**YOUR TASK:** Quote all of the data that follows exactly as written, skipping the images.

**Scene image comparisons:**
================

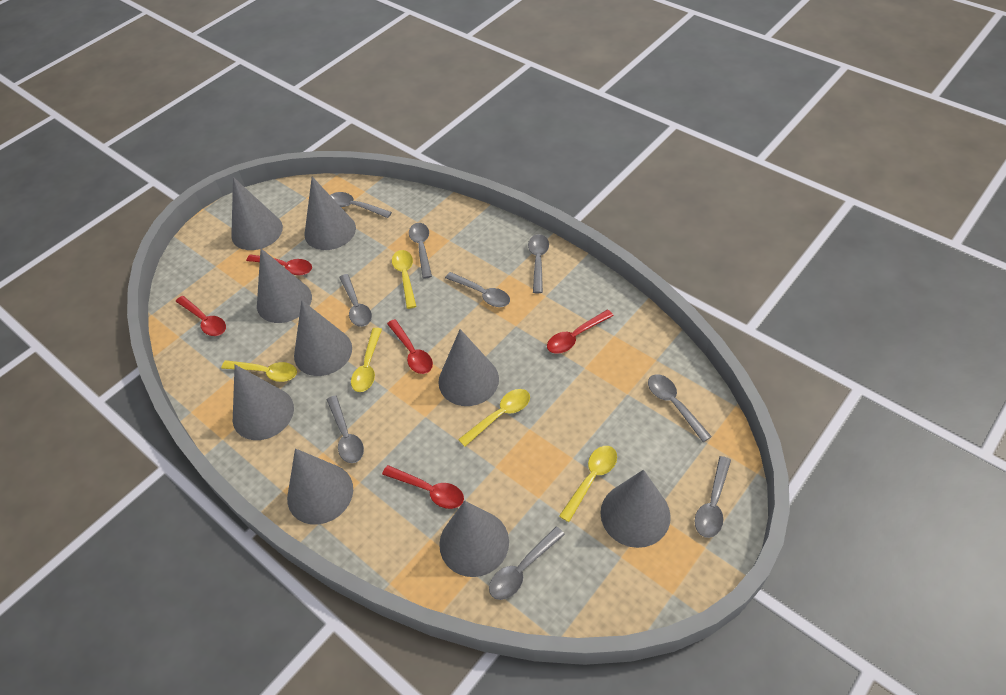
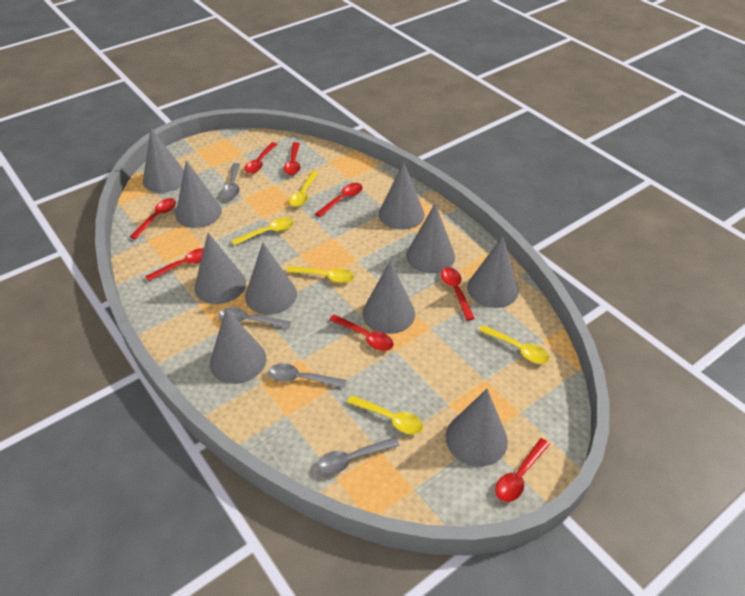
grey cone: 9 -> 10
grey spoon: 9 -> 4
red spoon: 5 -> 8

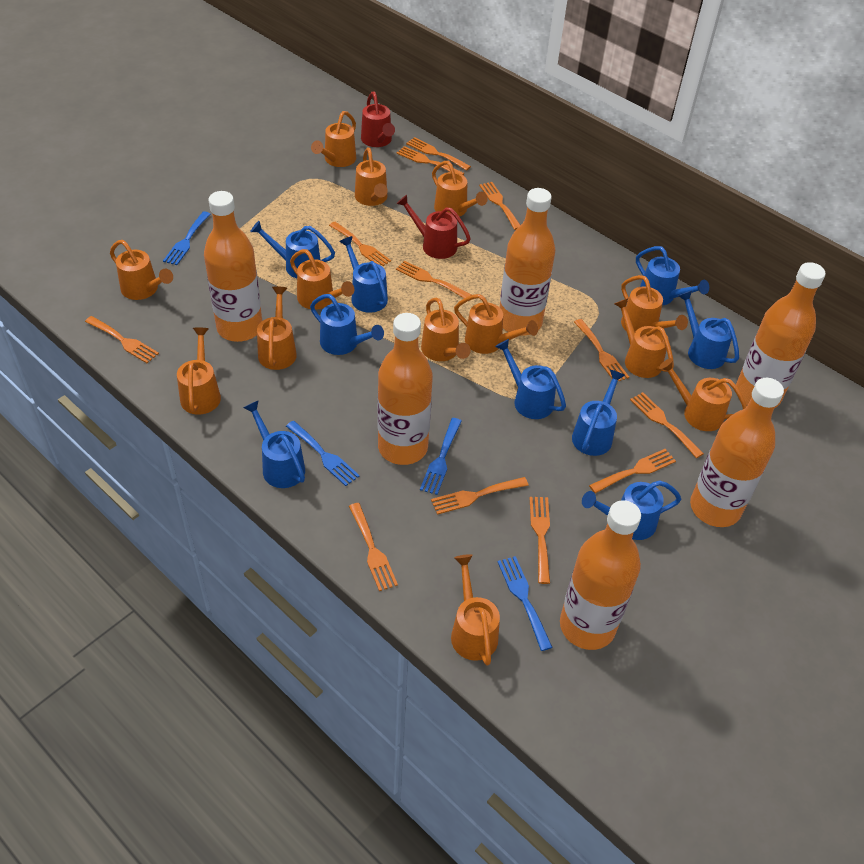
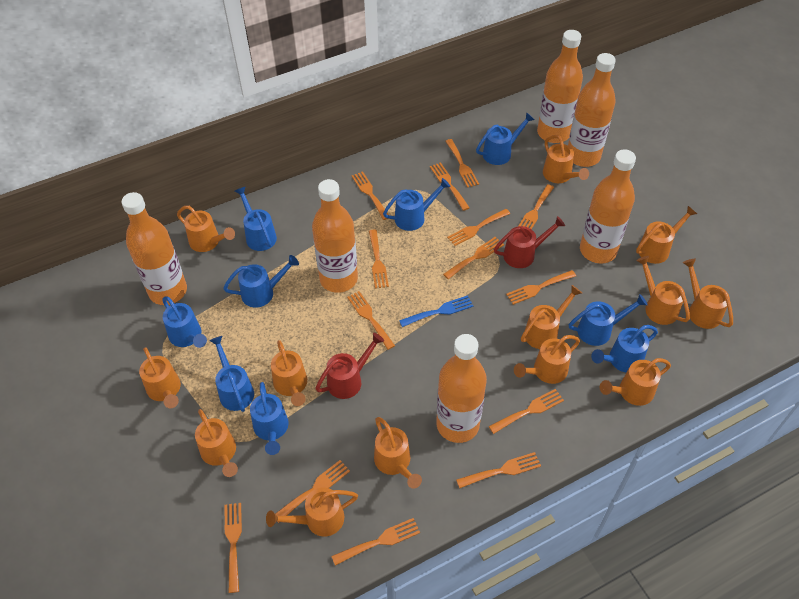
blue fork: 4 -> 1
orange fork: 12 -> 14

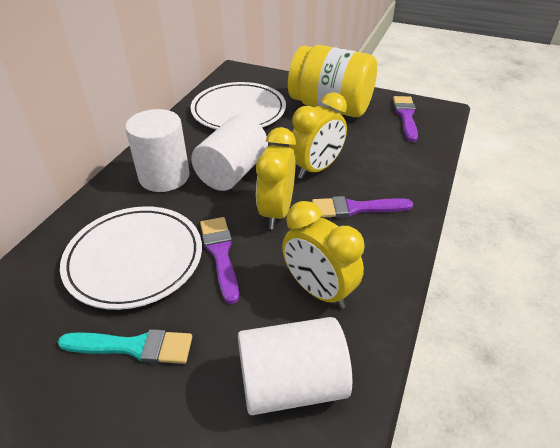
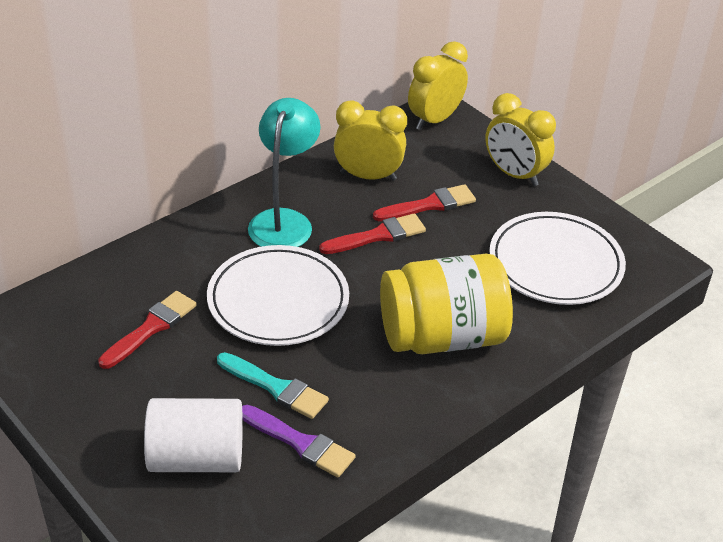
purple brush: 3 -> 1
red brush: 0 -> 3
turquoise lamp: 0 -> 1
white cylinder: 3 -> 1

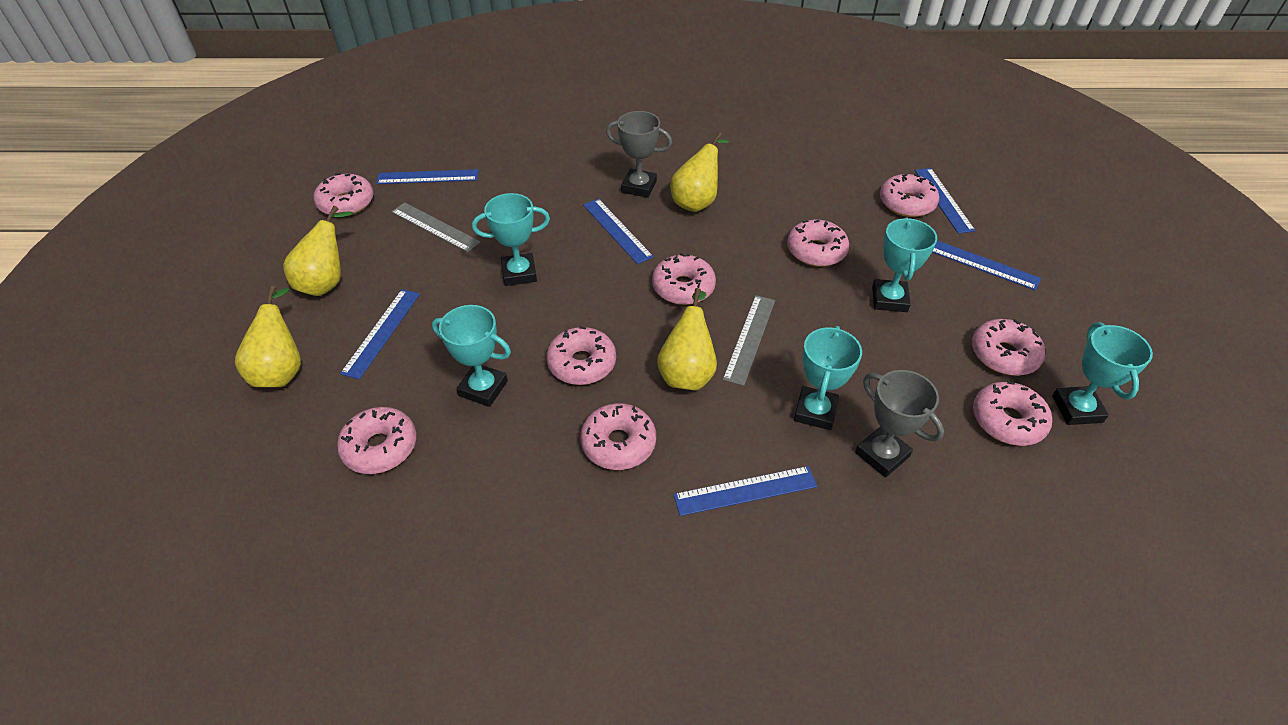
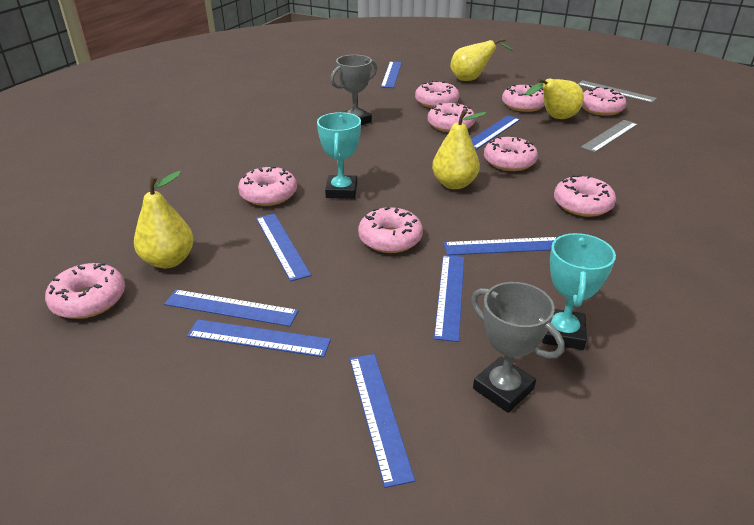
blue ruler: 6 -> 8
turquoise trophy: 5 -> 2

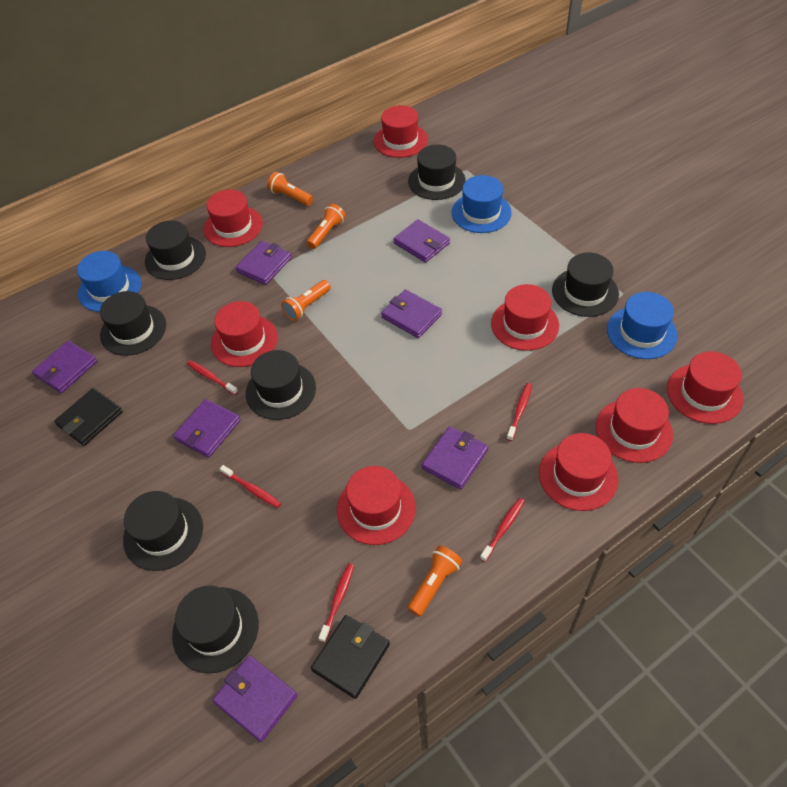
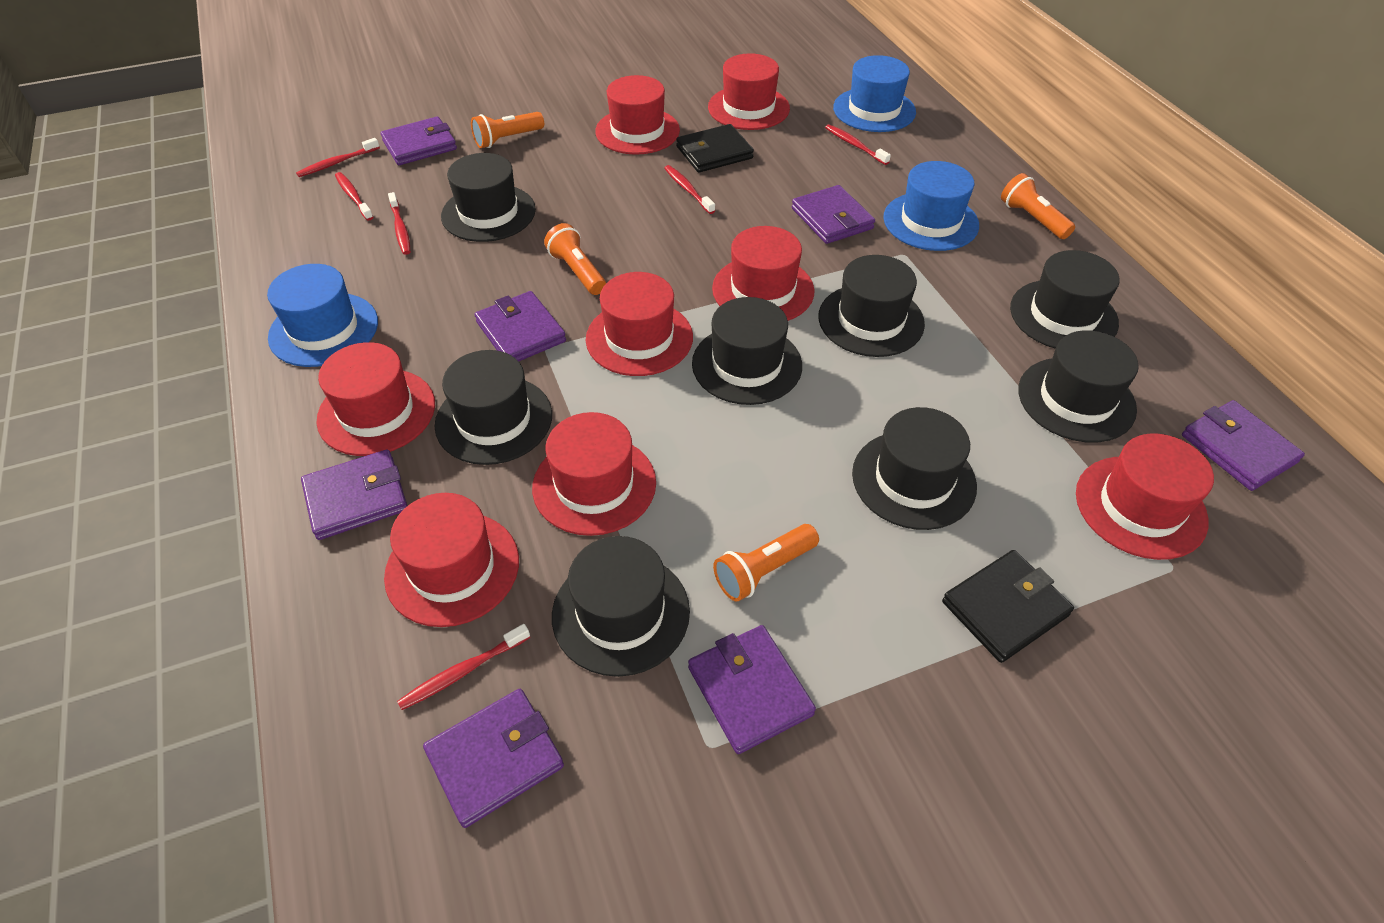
black hat: 7 -> 8
red toothbrush: 5 -> 6

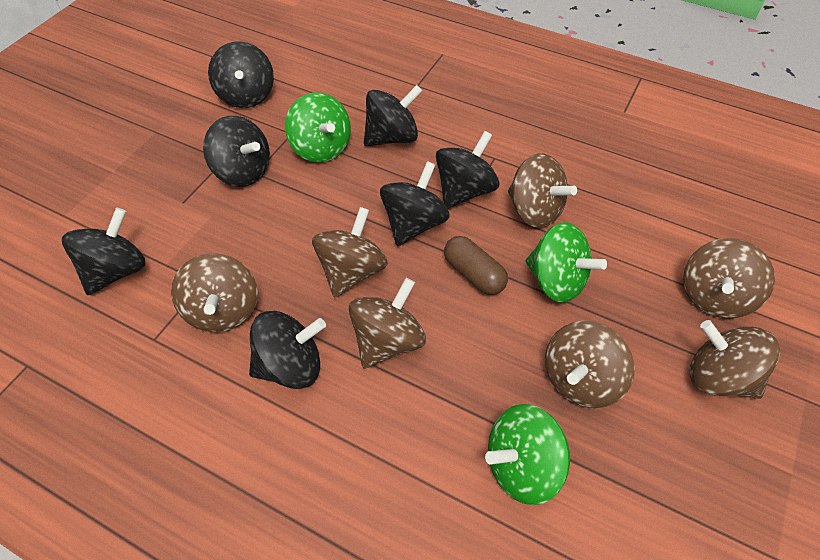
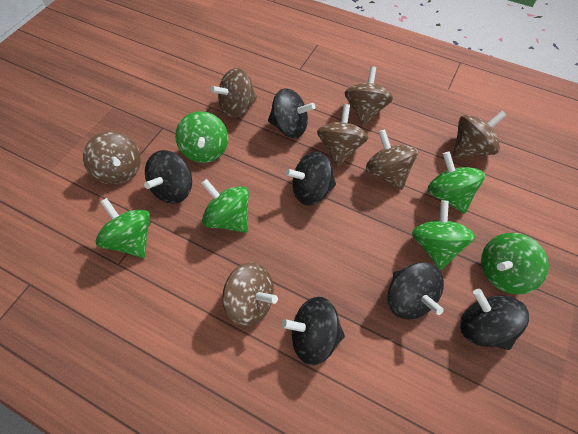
black spinning top: 7 -> 6
brown capsule: 1 -> 0
green spinning top: 3 -> 6

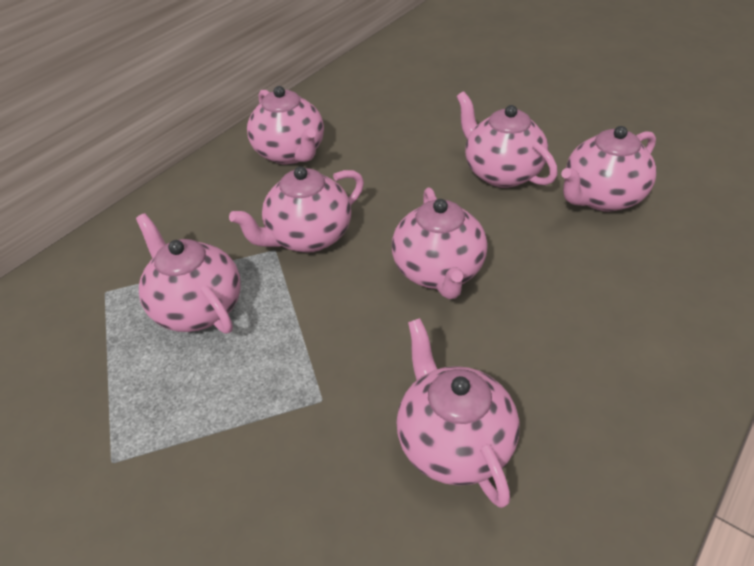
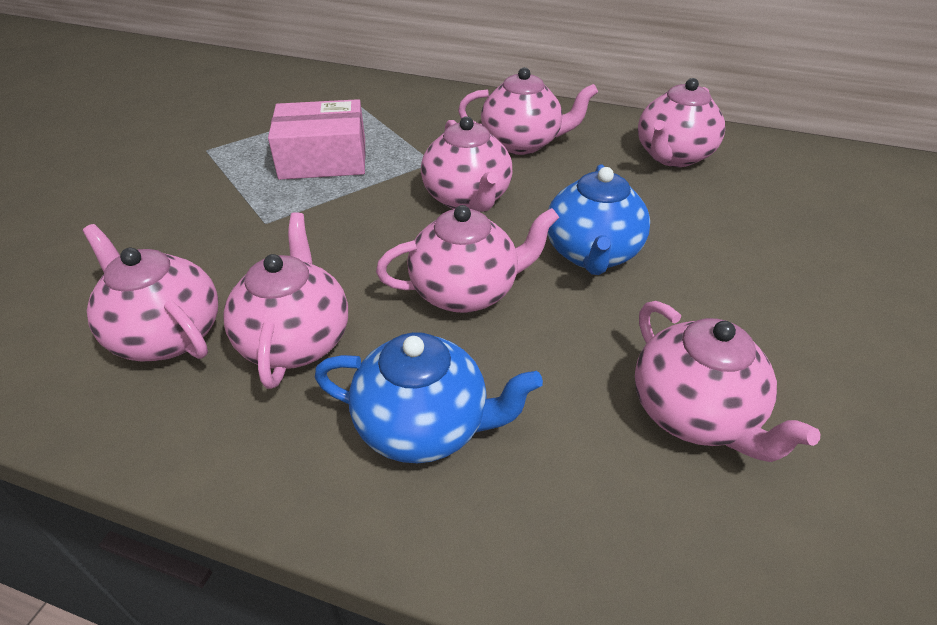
blue teapot: 0 -> 2
pink box: 0 -> 1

================

**RESULT:**
grey cone: 9 -> 10
grey spoon: 9 -> 4
red spoon: 5 -> 8

blue fork: 4 -> 1
orange fork: 12 -> 14

purple brush: 3 -> 1
red brush: 0 -> 3
turquoise lamp: 0 -> 1
white cylinder: 3 -> 1

blue ruler: 6 -> 8
turquoise trophy: 5 -> 2

black hat: 7 -> 8
red toothbrush: 5 -> 6

black spinning top: 7 -> 6
brown capsule: 1 -> 0
green spinning top: 3 -> 6

blue teapot: 0 -> 2
pink box: 0 -> 1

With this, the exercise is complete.